PROVIDED DATA →
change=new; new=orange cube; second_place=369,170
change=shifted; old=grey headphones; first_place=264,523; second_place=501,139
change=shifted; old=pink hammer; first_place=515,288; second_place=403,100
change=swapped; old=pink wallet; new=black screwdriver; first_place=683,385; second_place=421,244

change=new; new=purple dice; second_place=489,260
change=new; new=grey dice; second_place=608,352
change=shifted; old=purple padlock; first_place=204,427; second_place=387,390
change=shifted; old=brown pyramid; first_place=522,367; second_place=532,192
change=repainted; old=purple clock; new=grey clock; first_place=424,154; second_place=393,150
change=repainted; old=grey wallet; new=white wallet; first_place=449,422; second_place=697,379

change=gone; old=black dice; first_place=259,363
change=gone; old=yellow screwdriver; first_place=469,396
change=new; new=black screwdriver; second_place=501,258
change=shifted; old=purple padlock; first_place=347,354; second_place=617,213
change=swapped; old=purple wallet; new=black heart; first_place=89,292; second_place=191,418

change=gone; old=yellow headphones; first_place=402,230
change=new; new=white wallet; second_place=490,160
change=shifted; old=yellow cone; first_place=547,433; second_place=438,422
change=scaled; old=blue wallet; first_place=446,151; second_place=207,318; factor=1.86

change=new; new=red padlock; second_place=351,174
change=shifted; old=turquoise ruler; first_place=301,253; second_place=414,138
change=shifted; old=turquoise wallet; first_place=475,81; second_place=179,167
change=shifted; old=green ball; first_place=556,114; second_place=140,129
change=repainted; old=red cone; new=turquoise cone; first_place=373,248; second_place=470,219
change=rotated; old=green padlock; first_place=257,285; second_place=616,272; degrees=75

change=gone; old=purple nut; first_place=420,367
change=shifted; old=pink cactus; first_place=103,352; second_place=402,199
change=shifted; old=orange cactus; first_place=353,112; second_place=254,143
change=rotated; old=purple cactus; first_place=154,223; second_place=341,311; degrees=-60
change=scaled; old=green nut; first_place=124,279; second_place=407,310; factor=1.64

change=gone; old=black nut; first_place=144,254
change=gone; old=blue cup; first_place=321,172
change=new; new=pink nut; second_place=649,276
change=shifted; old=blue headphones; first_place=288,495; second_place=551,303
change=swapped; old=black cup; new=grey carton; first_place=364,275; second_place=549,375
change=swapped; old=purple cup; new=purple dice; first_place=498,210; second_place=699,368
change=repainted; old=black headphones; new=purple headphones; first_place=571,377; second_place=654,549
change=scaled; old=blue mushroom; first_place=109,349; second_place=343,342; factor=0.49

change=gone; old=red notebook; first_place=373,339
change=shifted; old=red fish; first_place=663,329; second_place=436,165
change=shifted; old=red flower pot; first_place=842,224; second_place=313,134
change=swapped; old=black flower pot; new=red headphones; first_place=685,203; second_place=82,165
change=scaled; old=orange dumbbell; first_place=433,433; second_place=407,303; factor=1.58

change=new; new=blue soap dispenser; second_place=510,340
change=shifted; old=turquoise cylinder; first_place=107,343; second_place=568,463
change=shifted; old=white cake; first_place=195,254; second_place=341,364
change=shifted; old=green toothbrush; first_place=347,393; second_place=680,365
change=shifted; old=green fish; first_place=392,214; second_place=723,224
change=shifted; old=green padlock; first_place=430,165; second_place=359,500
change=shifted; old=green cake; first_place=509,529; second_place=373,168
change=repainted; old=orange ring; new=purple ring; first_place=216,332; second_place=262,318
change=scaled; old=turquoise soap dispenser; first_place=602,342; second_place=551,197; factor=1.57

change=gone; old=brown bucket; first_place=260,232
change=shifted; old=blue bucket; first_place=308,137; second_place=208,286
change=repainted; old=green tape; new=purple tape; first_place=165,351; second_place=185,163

PROBLEM TO WORK ON → Copy each record from above without leaving any out.

ANSWER SECTION →
change=new; new=orange cube; second_place=369,170
change=shifted; old=grey headphones; first_place=264,523; second_place=501,139
change=shifted; old=pink hammer; first_place=515,288; second_place=403,100
change=swapped; old=pink wallet; new=black screwdriver; first_place=683,385; second_place=421,244

change=new; new=purple dice; second_place=489,260
change=new; new=grey dice; second_place=608,352
change=shifted; old=purple padlock; first_place=204,427; second_place=387,390
change=shifted; old=brown pyramid; first_place=522,367; second_place=532,192
change=repainted; old=purple clock; new=grey clock; first_place=424,154; second_place=393,150
change=repainted; old=grey wallet; new=white wallet; first_place=449,422; second_place=697,379

change=gone; old=black dice; first_place=259,363
change=gone; old=yellow screwdriver; first_place=469,396
change=new; new=black screwdriver; second_place=501,258
change=shifted; old=purple padlock; first_place=347,354; second_place=617,213
change=swapped; old=purple wallet; new=black heart; first_place=89,292; second_place=191,418

change=gone; old=yellow headphones; first_place=402,230
change=new; new=white wallet; second_place=490,160
change=shifted; old=yellow cone; first_place=547,433; second_place=438,422
change=scaled; old=blue wallet; first_place=446,151; second_place=207,318; factor=1.86

change=new; new=red padlock; second_place=351,174
change=shifted; old=turquoise ruler; first_place=301,253; second_place=414,138
change=shifted; old=turquoise wallet; first_place=475,81; second_place=179,167
change=shifted; old=green ball; first_place=556,114; second_place=140,129
change=repainted; old=red cone; new=turquoise cone; first_place=373,248; second_place=470,219
change=rotated; old=green padlock; first_place=257,285; second_place=616,272; degrees=75

change=gone; old=purple nut; first_place=420,367
change=shifted; old=pink cactus; first_place=103,352; second_place=402,199
change=shifted; old=orange cactus; first_place=353,112; second_place=254,143
change=rotated; old=purple cactus; first_place=154,223; second_place=341,311; degrees=-60
change=scaled; old=green nut; first_place=124,279; second_place=407,310; factor=1.64

change=gone; old=black nut; first_place=144,254
change=gone; old=blue cup; first_place=321,172
change=new; new=pink nut; second_place=649,276
change=shifted; old=blue headphones; first_place=288,495; second_place=551,303
change=swapped; old=black cup; new=grey carton; first_place=364,275; second_place=549,375
change=swapped; old=purple cup; new=purple dice; first_place=498,210; second_place=699,368
change=repainted; old=black headphones; new=purple headphones; first_place=571,377; second_place=654,549
change=scaled; old=blue mushroom; first_place=109,349; second_place=343,342; factor=0.49

change=gone; old=red notebook; first_place=373,339
change=shifted; old=red fish; first_place=663,329; second_place=436,165
change=shifted; old=red flower pot; first_place=842,224; second_place=313,134
change=swapped; old=black flower pot; new=red headphones; first_place=685,203; second_place=82,165
change=scaled; old=orange dumbbell; first_place=433,433; second_place=407,303; factor=1.58

change=new; new=blue soap dispenser; second_place=510,340
change=shifted; old=turquoise cylinder; first_place=107,343; second_place=568,463
change=shifted; old=white cake; first_place=195,254; second_place=341,364
change=shifted; old=green toothbrush; first_place=347,393; second_place=680,365
change=shifted; old=green fish; first_place=392,214; second_place=723,224
change=shifted; old=green padlock; first_place=430,165; second_place=359,500
change=shifted; old=green cake; first_place=509,529; second_place=373,168
change=repainted; old=orange ring; new=purple ring; first_place=216,332; second_place=262,318
change=scaled; old=turquoise soap dispenser; first_place=602,342; second_place=551,197; factor=1.57

change=gone; old=brown bucket; first_place=260,232
change=shifted; old=blue bucket; first_place=308,137; second_place=208,286
change=repainted; old=green tape; new=purple tape; first_place=165,351; second_place=185,163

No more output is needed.